→ Data section:
#####
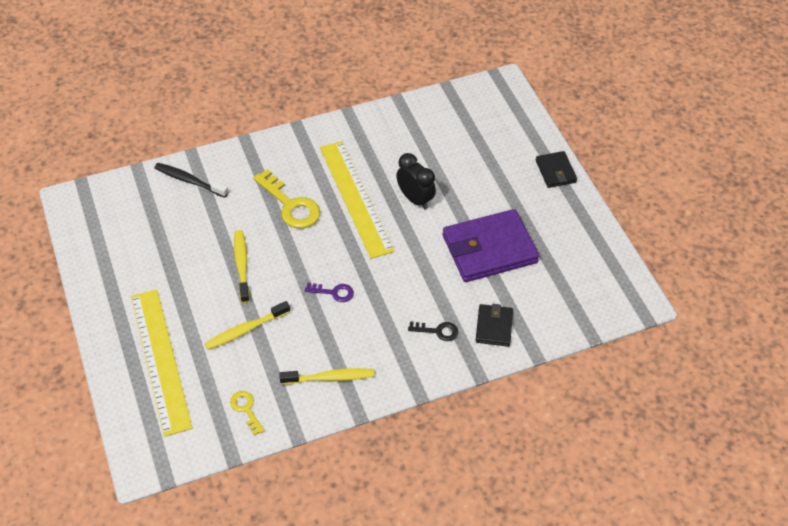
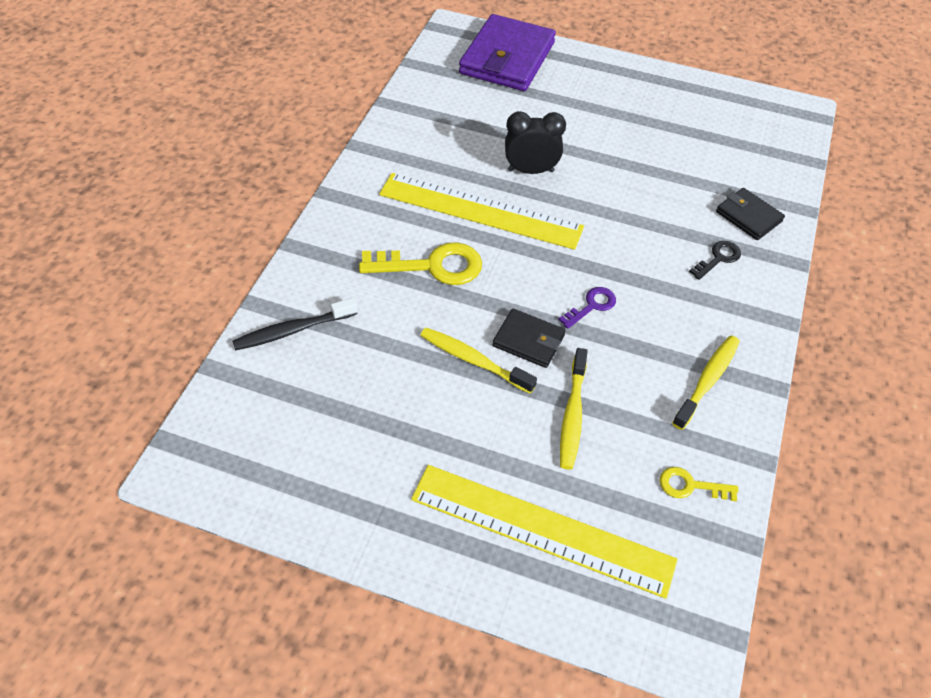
camera: 50 degrees left, 0 degrees up
(489, 249) = (649, 161): purple wallet -> purple wallet (507, 58)
(555, 171) = (599, 65): black wallet -> black wallet (528, 340)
#####
→ Exercise description: Tell how many lines in the material contain the string "wallet". Nothing but the number is needed.

→ Result: 2